▸ Exercise requirements: Your reply is to be the lines below, exactly as written, with images omitted.

▸ Dataset extract:

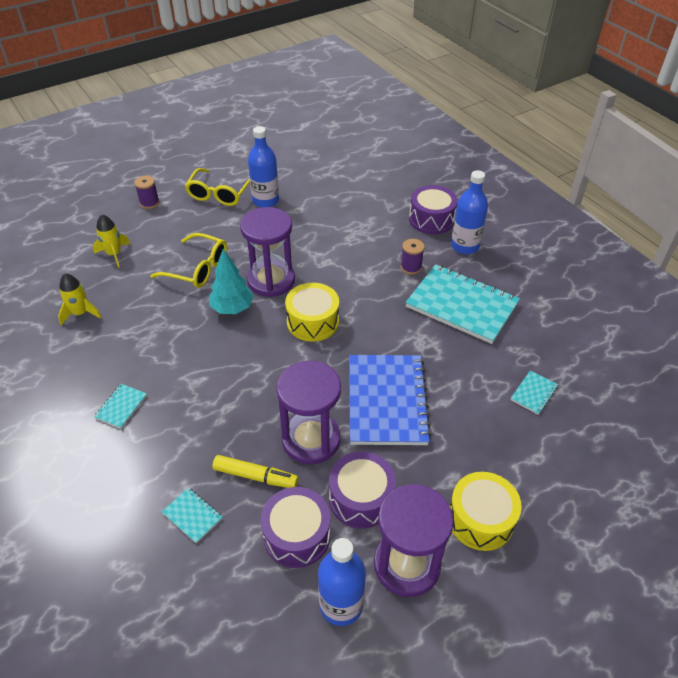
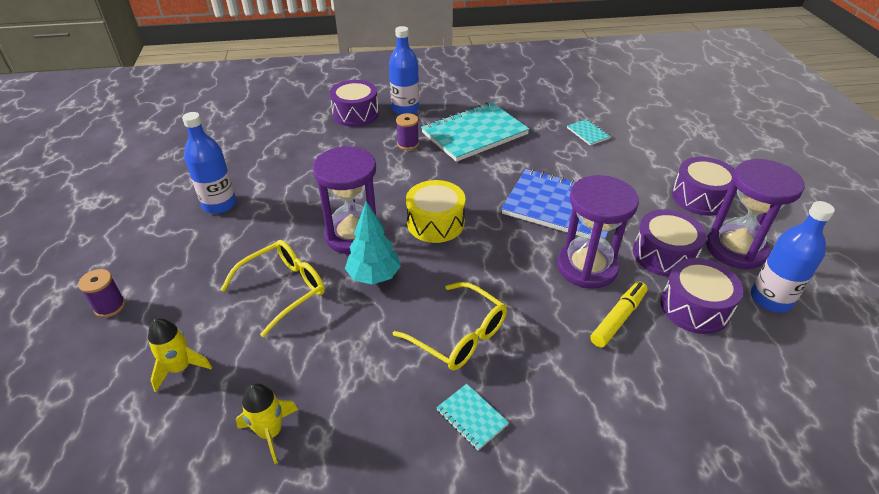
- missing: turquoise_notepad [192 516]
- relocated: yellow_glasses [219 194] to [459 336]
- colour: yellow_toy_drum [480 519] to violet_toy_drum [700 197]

▸ Response to this task:
- missing: turquoise_notepad [192 516]
- relocated: yellow_glasses [219 194] to [459 336]
- colour: yellow_toy_drum [480 519] to violet_toy_drum [700 197]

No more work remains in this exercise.